Search the entries for the string "candle" and give the number of lines that hold it, nothing more.

......

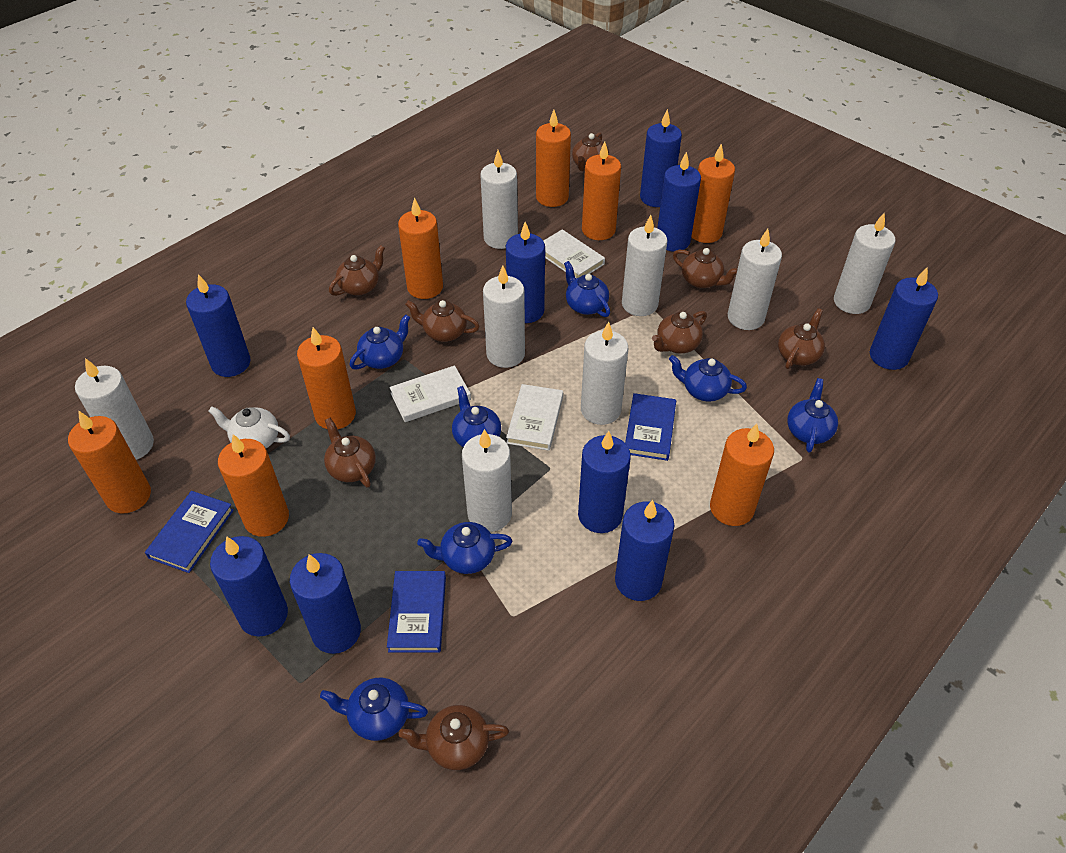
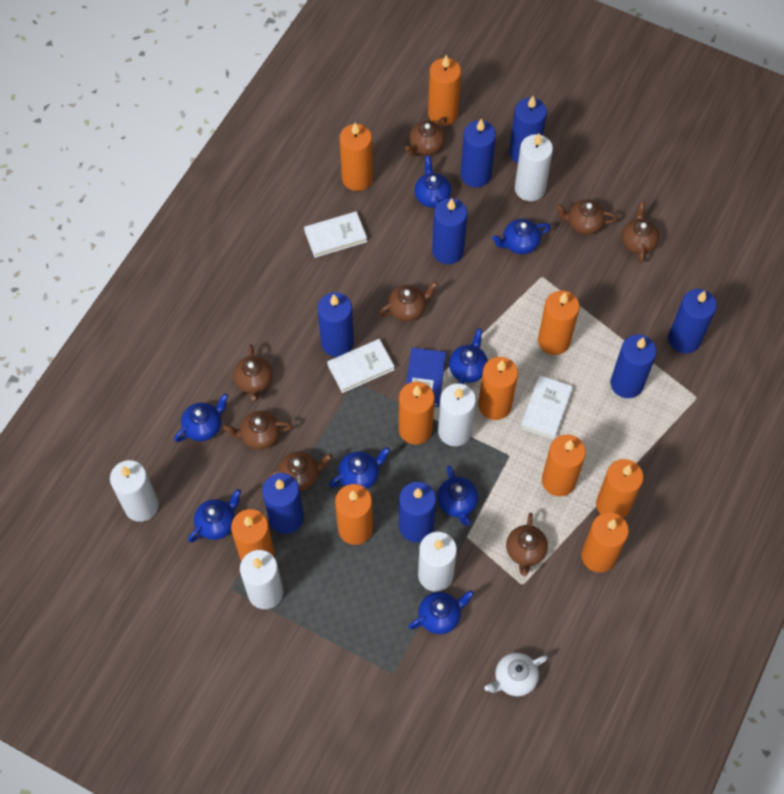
blue book: 3 -> 1
blue candle: 9 -> 8
blue teapot: 7 -> 8
orange candle: 8 -> 10
white candle: 8 -> 5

......

Response to the exercise:
3